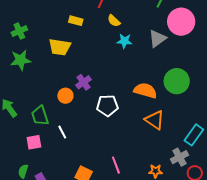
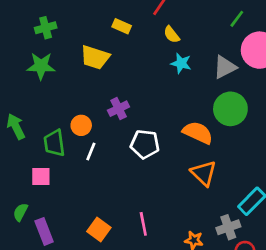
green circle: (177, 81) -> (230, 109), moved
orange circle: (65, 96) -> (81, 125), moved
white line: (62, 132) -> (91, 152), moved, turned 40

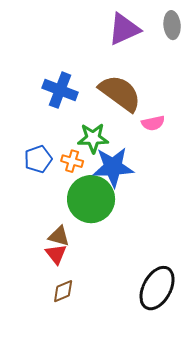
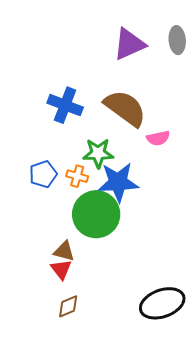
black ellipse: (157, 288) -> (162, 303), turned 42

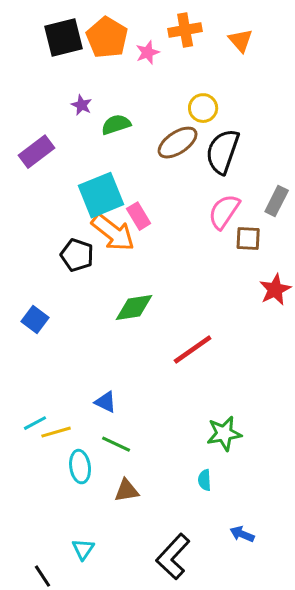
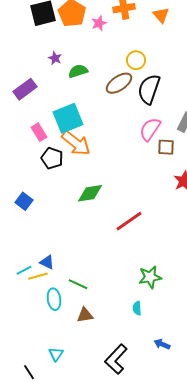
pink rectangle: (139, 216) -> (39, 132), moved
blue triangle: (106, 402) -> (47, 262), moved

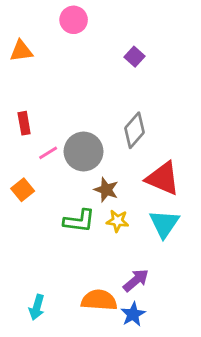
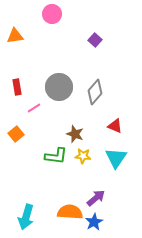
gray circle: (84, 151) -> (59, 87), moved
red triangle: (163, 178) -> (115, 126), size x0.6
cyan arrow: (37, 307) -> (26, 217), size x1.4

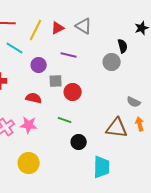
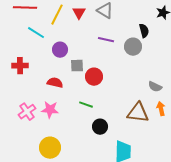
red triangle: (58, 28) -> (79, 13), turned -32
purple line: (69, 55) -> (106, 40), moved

_ _ _ _ _

> What is needed: What lines of the data contain the string "triangle"? List them.

> Output of the exercise:
blue triangle: (106, 402) -> (47, 262), moved
red triangle: (163, 178) -> (115, 126), size x0.6
red triangle: (58, 28) -> (79, 13), turned -32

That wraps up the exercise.